Records to process -
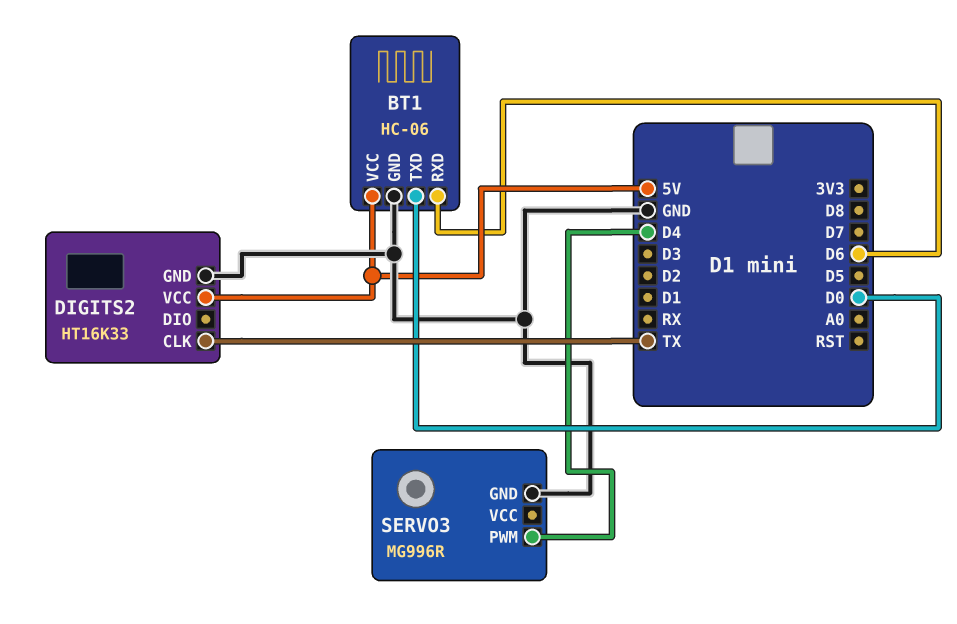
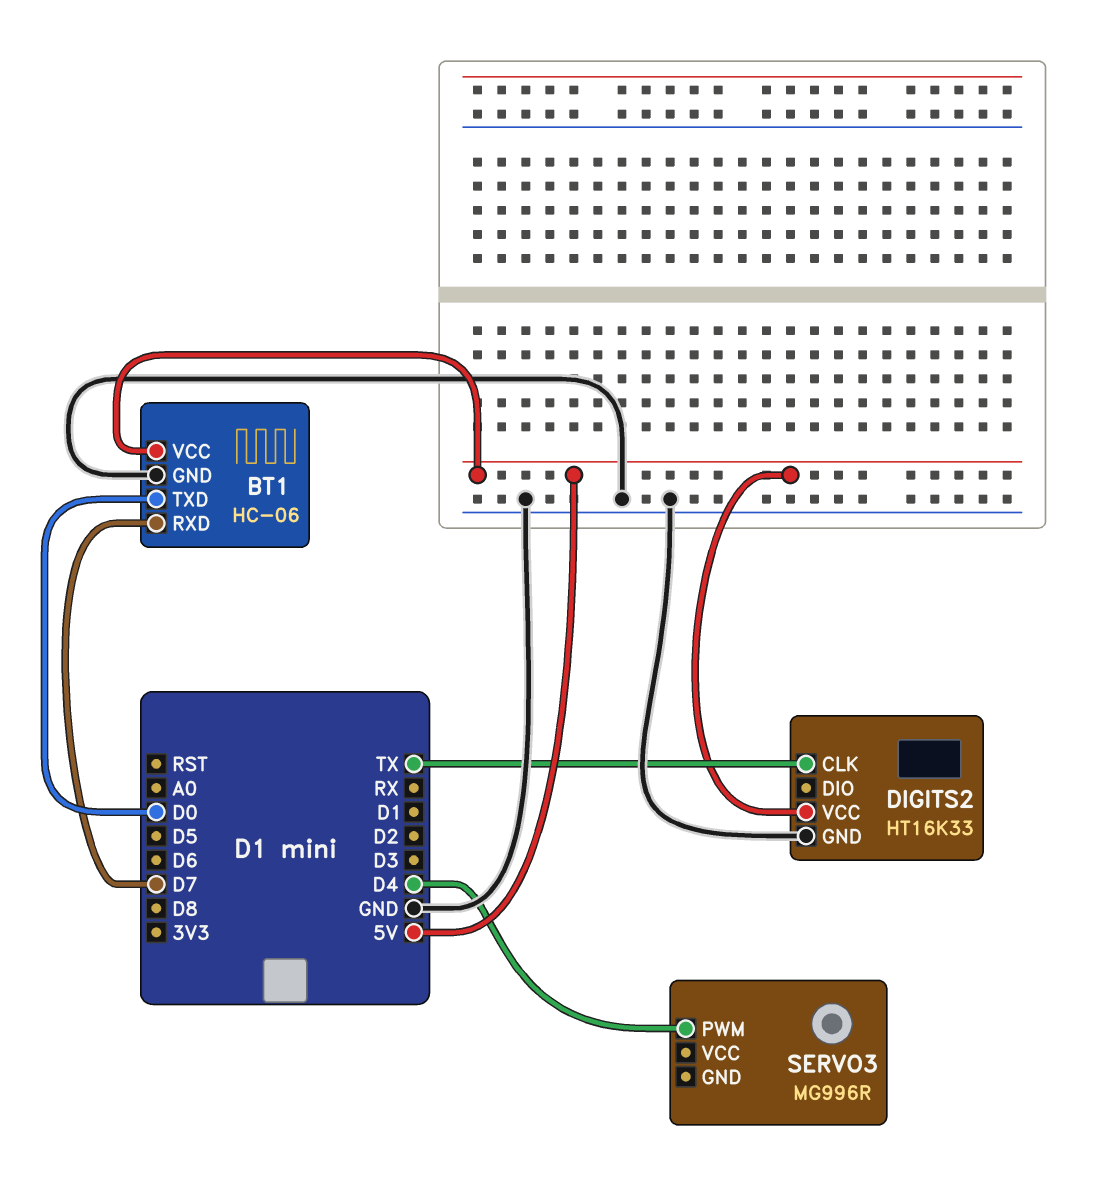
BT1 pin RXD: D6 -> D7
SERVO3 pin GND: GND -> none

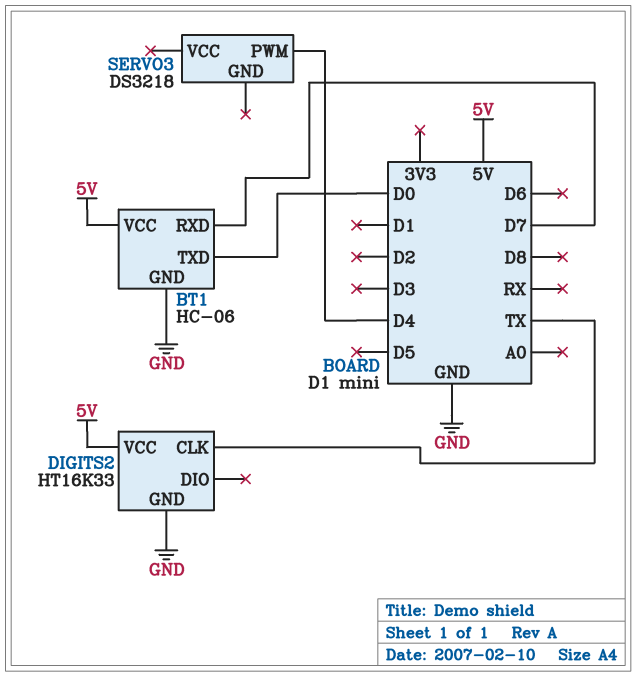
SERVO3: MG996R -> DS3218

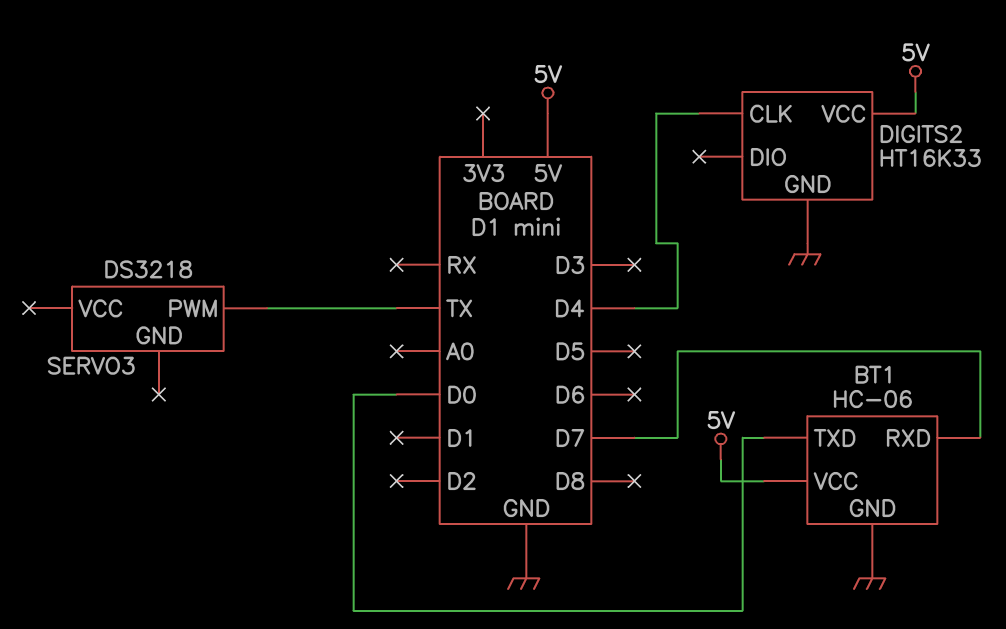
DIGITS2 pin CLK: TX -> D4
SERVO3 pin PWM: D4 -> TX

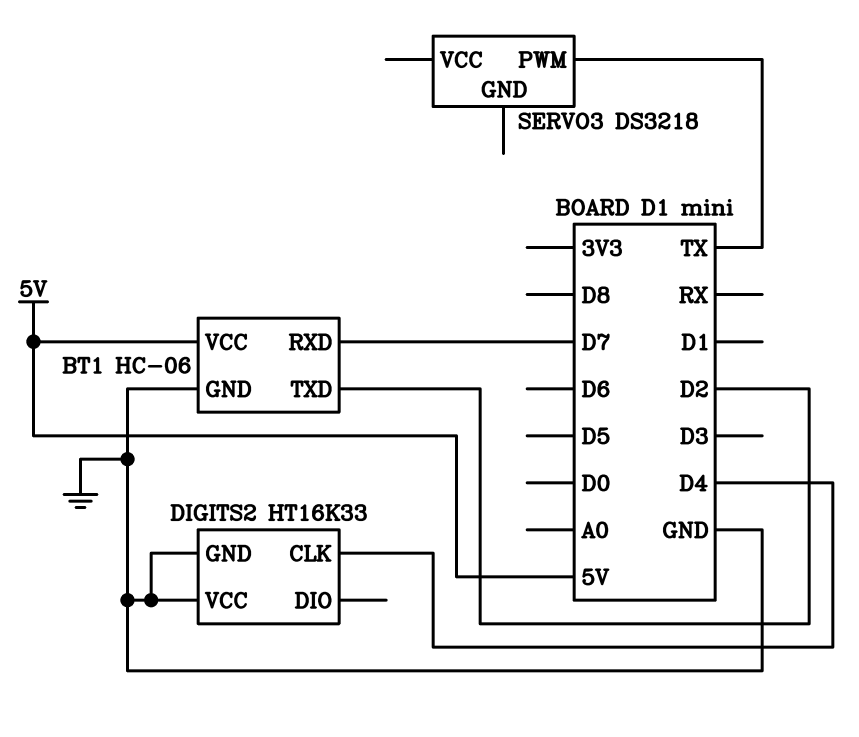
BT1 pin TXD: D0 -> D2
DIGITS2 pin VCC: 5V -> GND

Exercise prompt -
Transcribe everything above exactly. Do not include the pictures.

Result of this task -
BT1 pin RXD: D6 -> D7
SERVO3 pin GND: GND -> none

SERVO3: MG996R -> DS3218

DIGITS2 pin CLK: TX -> D4
SERVO3 pin PWM: D4 -> TX

BT1 pin TXD: D0 -> D2
DIGITS2 pin VCC: 5V -> GND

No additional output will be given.